-------- SUPPLIED RECORDS

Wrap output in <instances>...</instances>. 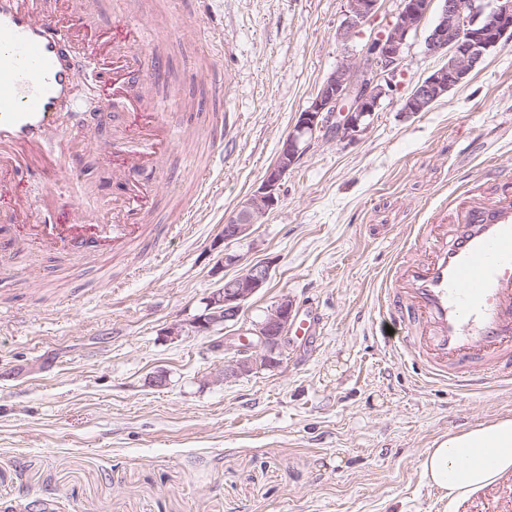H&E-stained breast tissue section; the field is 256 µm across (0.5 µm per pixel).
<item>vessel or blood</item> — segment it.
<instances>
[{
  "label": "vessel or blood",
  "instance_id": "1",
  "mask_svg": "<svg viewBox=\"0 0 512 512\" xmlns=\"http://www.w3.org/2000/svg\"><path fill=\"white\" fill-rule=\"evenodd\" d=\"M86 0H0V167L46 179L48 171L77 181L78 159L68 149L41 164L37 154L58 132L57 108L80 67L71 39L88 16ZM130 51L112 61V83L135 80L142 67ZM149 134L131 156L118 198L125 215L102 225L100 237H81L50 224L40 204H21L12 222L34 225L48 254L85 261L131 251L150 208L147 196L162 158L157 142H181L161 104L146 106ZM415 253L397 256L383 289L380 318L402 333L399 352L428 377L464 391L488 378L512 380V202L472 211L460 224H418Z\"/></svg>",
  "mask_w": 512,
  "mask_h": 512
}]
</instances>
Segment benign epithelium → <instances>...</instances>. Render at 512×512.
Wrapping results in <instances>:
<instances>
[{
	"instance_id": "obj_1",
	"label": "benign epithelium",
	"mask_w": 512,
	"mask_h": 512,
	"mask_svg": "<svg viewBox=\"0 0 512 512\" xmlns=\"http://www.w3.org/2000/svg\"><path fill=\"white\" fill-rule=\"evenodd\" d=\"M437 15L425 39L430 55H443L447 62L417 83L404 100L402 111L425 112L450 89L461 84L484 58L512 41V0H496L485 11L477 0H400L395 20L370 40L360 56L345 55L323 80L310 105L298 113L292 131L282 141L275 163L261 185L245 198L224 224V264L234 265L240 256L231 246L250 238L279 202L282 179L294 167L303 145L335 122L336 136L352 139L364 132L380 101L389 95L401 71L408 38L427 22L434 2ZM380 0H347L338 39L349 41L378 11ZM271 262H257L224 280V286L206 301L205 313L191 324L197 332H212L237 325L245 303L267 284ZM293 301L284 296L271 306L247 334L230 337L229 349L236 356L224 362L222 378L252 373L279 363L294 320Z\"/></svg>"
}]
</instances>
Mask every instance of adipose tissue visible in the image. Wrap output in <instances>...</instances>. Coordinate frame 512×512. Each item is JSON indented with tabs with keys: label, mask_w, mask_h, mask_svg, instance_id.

----------------
-------- SUPPLIED RECORDS

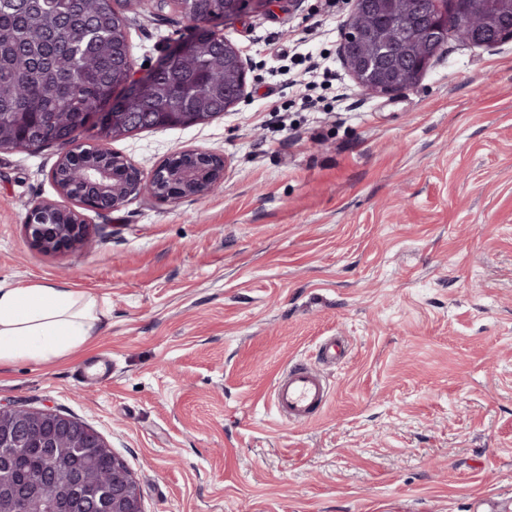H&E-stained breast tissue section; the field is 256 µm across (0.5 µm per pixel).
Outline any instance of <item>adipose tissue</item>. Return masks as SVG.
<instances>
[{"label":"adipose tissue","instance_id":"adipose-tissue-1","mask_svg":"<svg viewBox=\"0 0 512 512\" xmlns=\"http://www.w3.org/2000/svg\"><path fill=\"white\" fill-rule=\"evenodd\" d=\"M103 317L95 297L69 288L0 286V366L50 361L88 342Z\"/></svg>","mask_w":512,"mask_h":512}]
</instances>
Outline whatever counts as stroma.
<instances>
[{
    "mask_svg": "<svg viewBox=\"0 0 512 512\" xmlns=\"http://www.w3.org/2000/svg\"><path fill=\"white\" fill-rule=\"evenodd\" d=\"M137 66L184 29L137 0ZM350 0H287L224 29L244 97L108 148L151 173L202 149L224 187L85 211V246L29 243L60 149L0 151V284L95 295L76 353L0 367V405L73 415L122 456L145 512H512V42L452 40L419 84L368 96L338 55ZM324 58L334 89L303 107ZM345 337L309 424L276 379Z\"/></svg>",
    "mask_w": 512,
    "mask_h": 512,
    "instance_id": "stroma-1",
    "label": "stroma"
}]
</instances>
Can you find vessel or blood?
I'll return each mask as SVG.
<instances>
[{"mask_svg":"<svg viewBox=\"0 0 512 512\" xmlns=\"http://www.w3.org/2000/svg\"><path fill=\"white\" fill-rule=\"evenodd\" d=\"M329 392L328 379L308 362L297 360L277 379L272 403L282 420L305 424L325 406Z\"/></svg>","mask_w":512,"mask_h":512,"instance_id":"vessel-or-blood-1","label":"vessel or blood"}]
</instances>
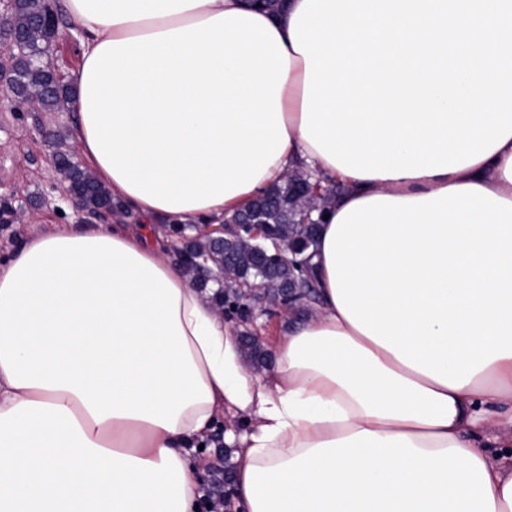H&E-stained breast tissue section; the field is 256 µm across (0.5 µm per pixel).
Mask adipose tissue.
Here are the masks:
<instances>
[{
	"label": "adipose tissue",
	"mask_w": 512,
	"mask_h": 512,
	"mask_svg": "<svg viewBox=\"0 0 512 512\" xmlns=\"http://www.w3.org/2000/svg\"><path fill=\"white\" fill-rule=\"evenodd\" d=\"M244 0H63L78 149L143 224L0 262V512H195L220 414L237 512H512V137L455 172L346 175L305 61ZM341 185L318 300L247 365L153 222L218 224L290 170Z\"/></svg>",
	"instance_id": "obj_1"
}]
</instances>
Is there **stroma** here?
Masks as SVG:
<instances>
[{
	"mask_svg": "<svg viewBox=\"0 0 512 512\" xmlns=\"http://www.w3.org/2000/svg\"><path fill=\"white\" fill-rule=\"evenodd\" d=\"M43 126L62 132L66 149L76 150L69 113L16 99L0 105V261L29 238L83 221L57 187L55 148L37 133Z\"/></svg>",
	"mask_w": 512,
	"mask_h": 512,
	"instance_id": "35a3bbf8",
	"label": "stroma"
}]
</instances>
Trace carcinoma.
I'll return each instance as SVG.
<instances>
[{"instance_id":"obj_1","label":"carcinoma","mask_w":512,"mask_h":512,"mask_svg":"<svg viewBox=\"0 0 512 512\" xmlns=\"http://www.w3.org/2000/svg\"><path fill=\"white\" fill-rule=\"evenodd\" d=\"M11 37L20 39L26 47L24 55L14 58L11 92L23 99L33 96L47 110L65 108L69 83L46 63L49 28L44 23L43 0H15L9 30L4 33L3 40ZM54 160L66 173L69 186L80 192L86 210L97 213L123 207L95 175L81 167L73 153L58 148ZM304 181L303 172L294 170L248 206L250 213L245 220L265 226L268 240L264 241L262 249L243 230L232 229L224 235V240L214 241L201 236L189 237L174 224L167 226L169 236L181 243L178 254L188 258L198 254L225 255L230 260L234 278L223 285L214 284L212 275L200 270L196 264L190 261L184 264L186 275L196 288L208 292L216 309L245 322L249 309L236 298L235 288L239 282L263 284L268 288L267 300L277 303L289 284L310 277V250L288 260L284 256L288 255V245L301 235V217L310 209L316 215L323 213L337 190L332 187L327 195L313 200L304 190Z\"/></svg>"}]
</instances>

----------------

Print exactly the run of lines that starts at the line with "Segment benign epithelium" and ends at the line with "Mask every instance". Leave out every other line.

### [ANSWER BELOW]
Segment benign epithelium → <instances>...</instances>. Render at 512×512.
Wrapping results in <instances>:
<instances>
[{
	"instance_id": "obj_1",
	"label": "benign epithelium",
	"mask_w": 512,
	"mask_h": 512,
	"mask_svg": "<svg viewBox=\"0 0 512 512\" xmlns=\"http://www.w3.org/2000/svg\"><path fill=\"white\" fill-rule=\"evenodd\" d=\"M437 15L425 39L430 55H443L447 62L417 83L404 100L402 111L425 112L450 89L461 84L484 58L512 41V0H496L485 11L477 0H400L395 20L370 40L360 56L345 55L323 80L310 105L298 113L292 131L282 141L275 163L261 185L245 198L224 224V264L234 265L240 256L231 246L250 238L279 202L282 179L294 167L303 145L335 122L336 136L352 139L364 132L380 101L389 95L401 71L408 38L427 22L434 2ZM380 0H347L338 39L349 41L378 11ZM271 262H257L224 280V286L206 301L205 313L191 324L197 332H212L237 325L245 303L267 284ZM293 301L284 296L271 306L247 334L230 337L229 349L236 356L224 362L222 378L252 373L279 363L294 320Z\"/></svg>"
}]
</instances>
Mask every instance of adipose tissue visible in the image. Wrap output in <instances>...</instances>. Coordinate frame 512×512. Each item is JSON indented with tabs with keys: label, mask_w, mask_h, mask_svg, instance_id.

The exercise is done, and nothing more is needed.